**WHAT IS BEING ASKED**
Please return exactly the lines from the beginning of the listing up to and including the line with "none -> brown brick M2 level 2", with no pictures.

+++

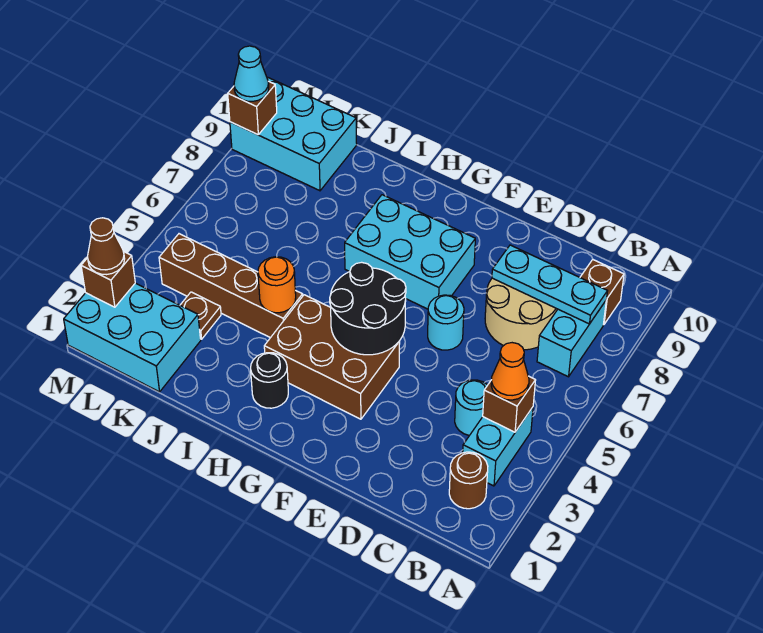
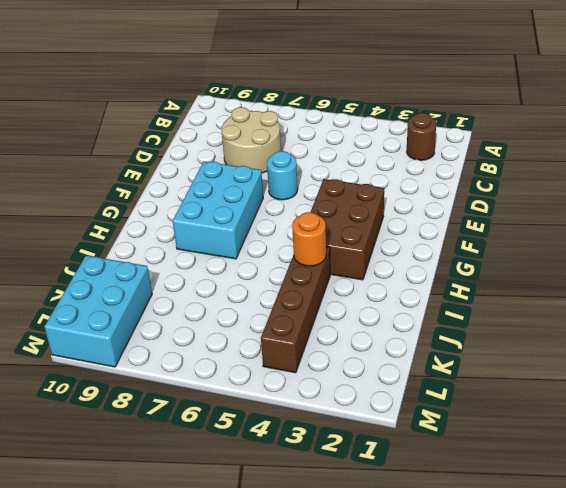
none -> cyan brick B3:B4 level 1
none -> cyan brick B7:B8 level 1
none -> brown brick B9 level 1

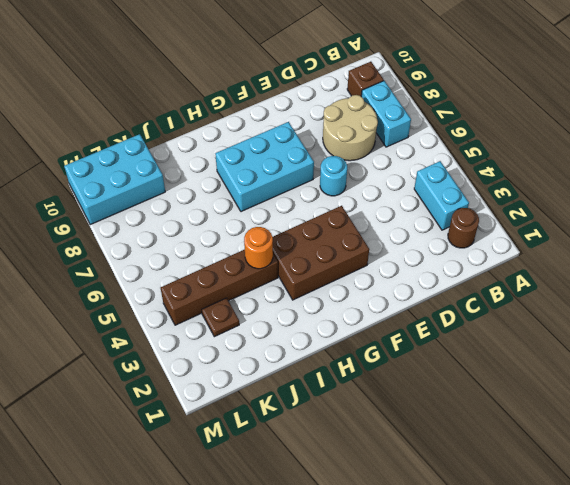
none -> cyan round brick C4 level 1
none -> black round brick H2 level 1
none -> cyan brick K1:M2 level 1

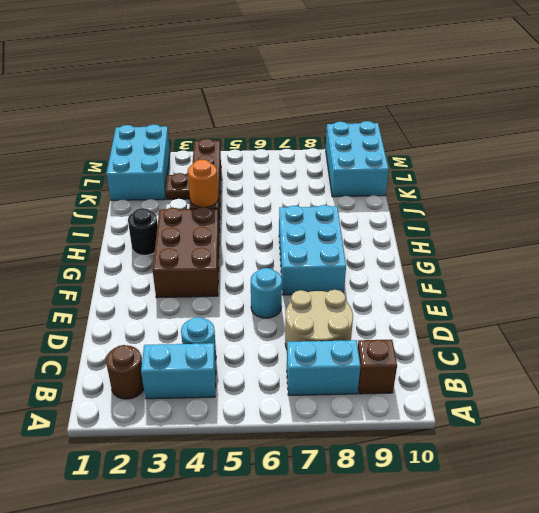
none -> brown brick B4 level 2
none -> cyan plate B8:D8 level 2
none -> black round brick F4:G5 level 2

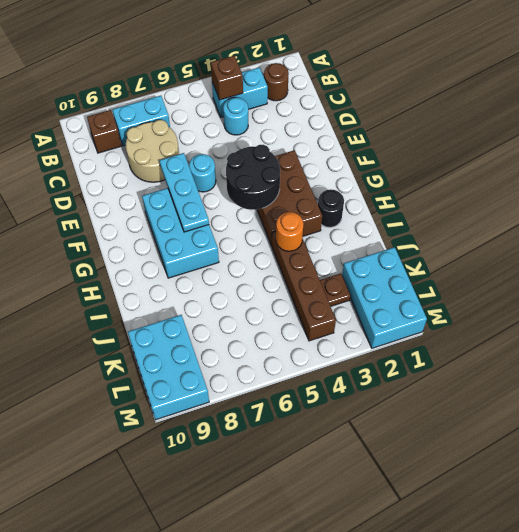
cyan plate E7:G7 level 2 -> cyan plate B8:D8 level 2
none -> brown brick M2 level 2
none -> brown brick M9 level 2
none -> orange cone B4 level 3

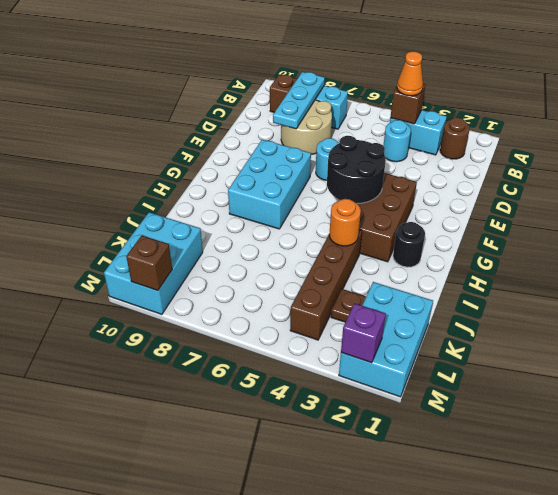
purple brick M2 level 2 -> brown brick M2 level 2
none -> brown cone M2 level 3
none -> cyan cone M9 level 3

+++

**WRITTEN SOLUTION**
none -> cyan brick B3:B4 level 1
none -> cyan brick B7:B8 level 1
none -> brown brick B9 level 1

none -> cyan round brick C4 level 1
none -> black round brick H2 level 1
none -> cyan brick K1:M2 level 1

none -> brown brick B4 level 2
none -> cyan plate B8:D8 level 2
none -> black round brick F4:G5 level 2

cyan plate E7:G7 level 2 -> cyan plate B8:D8 level 2
none -> brown brick M2 level 2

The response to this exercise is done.